**Work request**
Write the listing out again exactly as it stands, with no images.

**Collected data**
+++

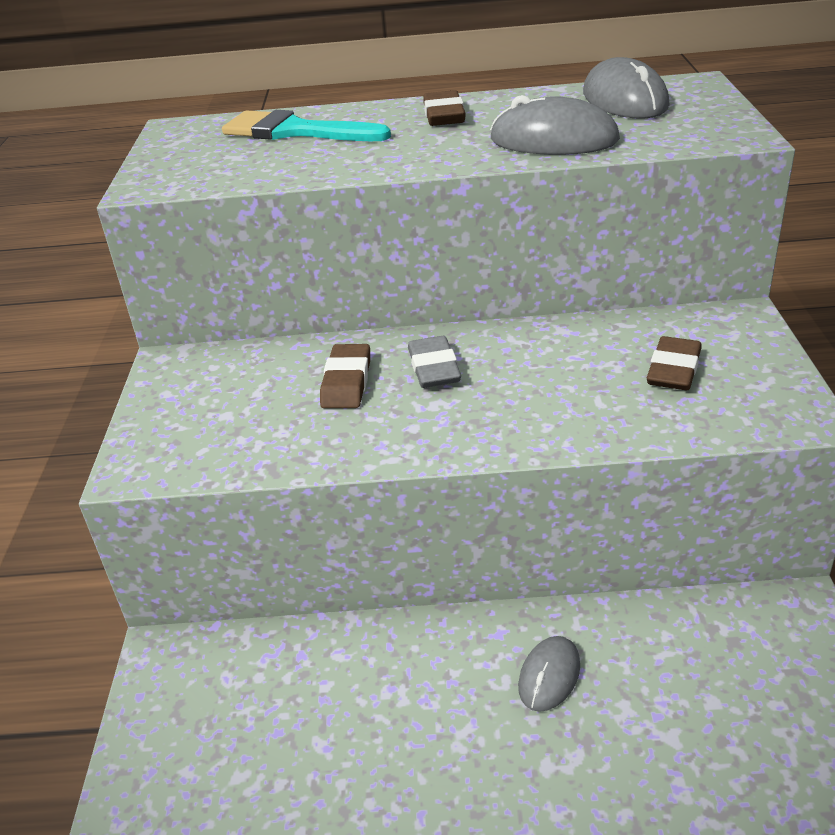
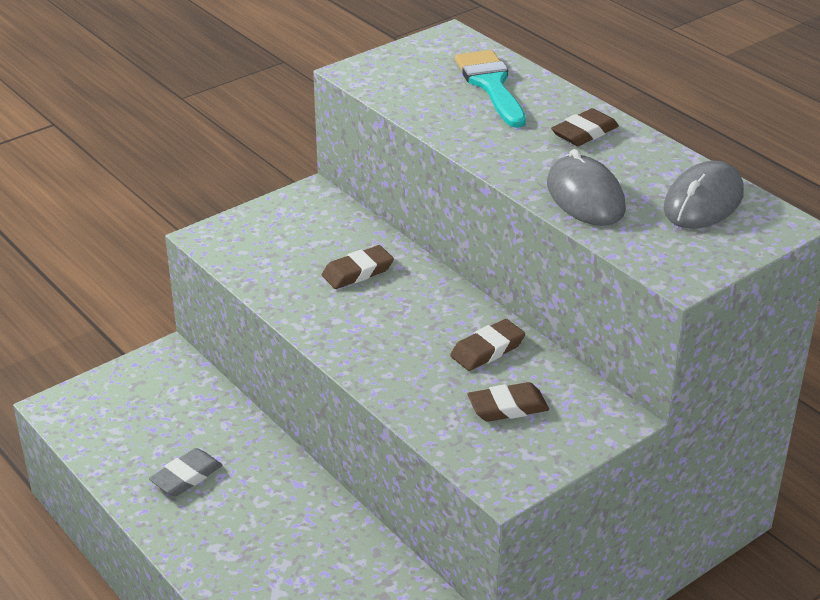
camera: 50 degrees right, 0 degrees up
(434, 368) = (407, 300): grey eraser -> grey eraser (186, 476)
(549, 676) = (281, 520): grey mouse -> none
(568, 349) = (487, 350): none -> brown eraser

+++

**Result for this exercise**
camera: 50 degrees right, 0 degrees up
(434, 368) = (407, 300): grey eraser -> grey eraser (186, 476)
(549, 676) = (281, 520): grey mouse -> none
(568, 349) = (487, 350): none -> brown eraser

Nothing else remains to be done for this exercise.